[Object correspondence data]
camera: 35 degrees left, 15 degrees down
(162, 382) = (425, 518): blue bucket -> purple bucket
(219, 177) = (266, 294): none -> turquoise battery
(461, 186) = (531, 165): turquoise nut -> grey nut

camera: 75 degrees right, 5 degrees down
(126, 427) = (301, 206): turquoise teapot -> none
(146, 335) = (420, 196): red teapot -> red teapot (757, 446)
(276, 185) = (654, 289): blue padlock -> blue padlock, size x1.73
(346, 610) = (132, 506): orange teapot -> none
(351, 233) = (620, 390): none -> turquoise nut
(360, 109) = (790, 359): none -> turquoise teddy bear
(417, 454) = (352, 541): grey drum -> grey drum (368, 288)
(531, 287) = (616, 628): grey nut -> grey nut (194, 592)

...

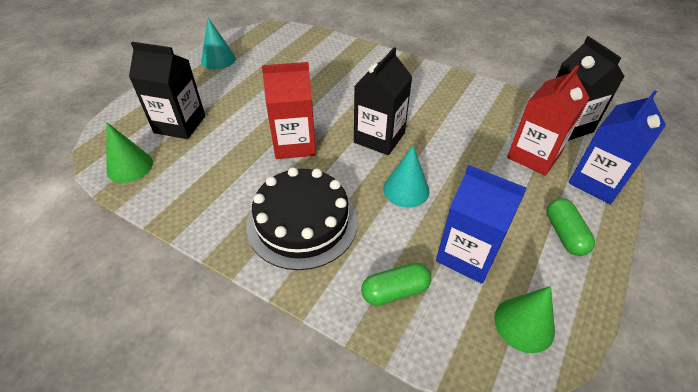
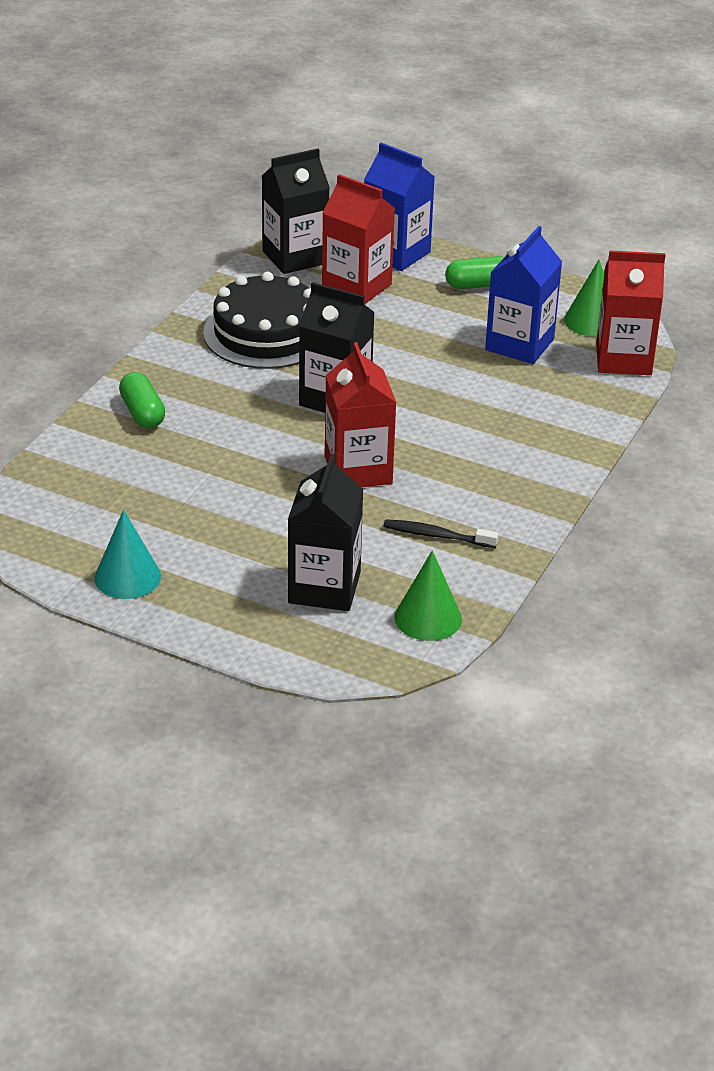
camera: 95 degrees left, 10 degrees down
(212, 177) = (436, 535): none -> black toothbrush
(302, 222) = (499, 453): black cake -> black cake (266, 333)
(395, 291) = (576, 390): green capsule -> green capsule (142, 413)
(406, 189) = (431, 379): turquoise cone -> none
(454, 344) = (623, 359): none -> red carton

* _About this task_:
Give back exactly the lines above, from the line containing "(417, 454) = (352, 541): grey" through the line containing "(531, 287) = (616, 628): grey", with both end lines and nothing more.

* _Solution below_:
(417, 454) = (352, 541): grey drum -> grey drum (368, 288)
(531, 287) = (616, 628): grey nut -> grey nut (194, 592)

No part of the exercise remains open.